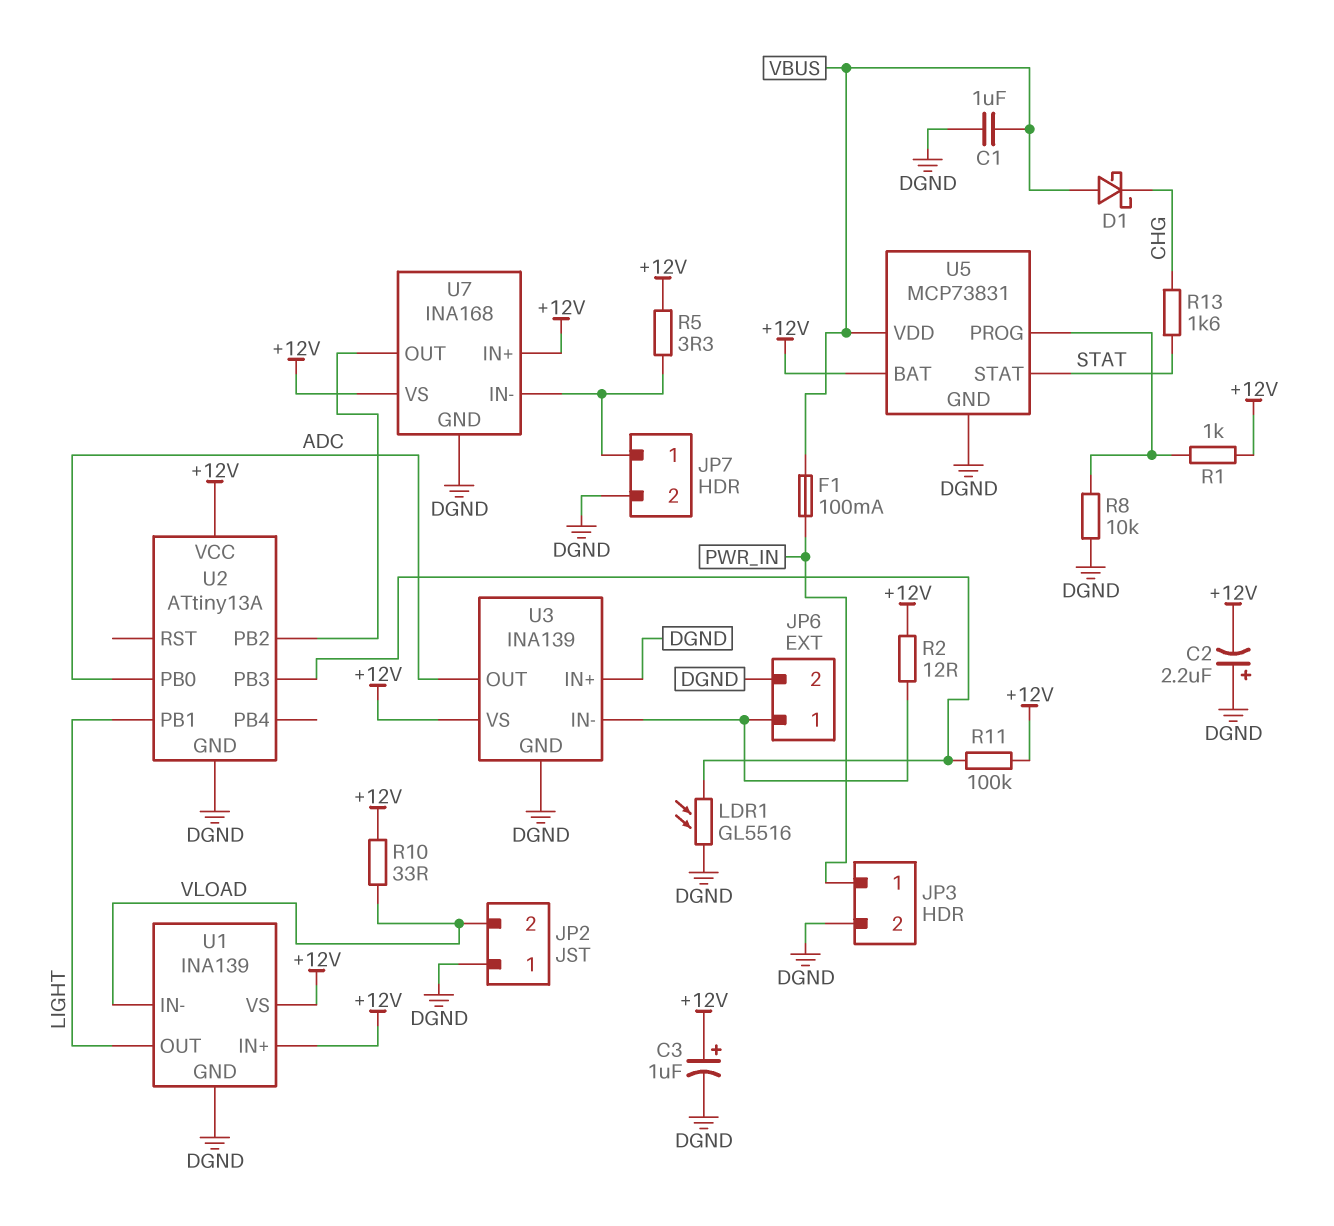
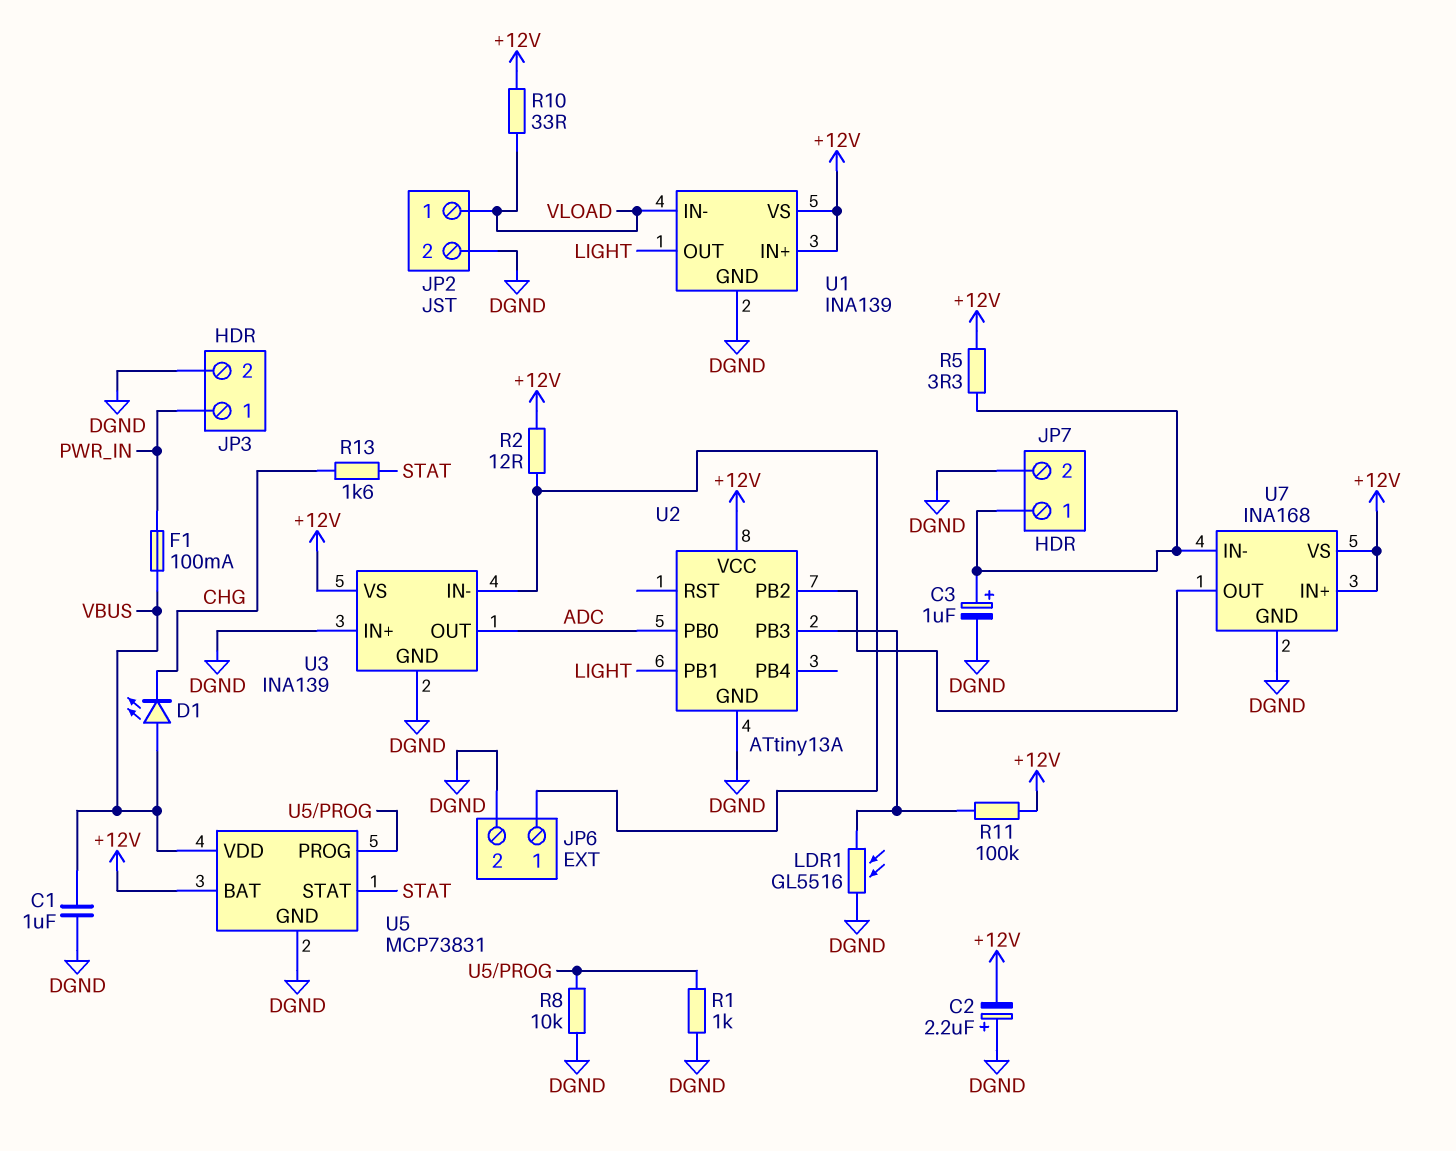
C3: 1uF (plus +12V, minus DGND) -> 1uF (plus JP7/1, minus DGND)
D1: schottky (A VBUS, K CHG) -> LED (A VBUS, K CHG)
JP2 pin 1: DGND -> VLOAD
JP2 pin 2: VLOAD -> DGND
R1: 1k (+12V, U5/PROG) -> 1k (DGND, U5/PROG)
#####
• EXERCISE DESCRIPTION:
Output a verbatim copy of all entries above; no pictures go in it.

• OUTPUT FOR THIS EXERCISE:
C3: 1uF (plus +12V, minus DGND) -> 1uF (plus JP7/1, minus DGND)
D1: schottky (A VBUS, K CHG) -> LED (A VBUS, K CHG)
JP2 pin 1: DGND -> VLOAD
JP2 pin 2: VLOAD -> DGND
R1: 1k (+12V, U5/PROG) -> 1k (DGND, U5/PROG)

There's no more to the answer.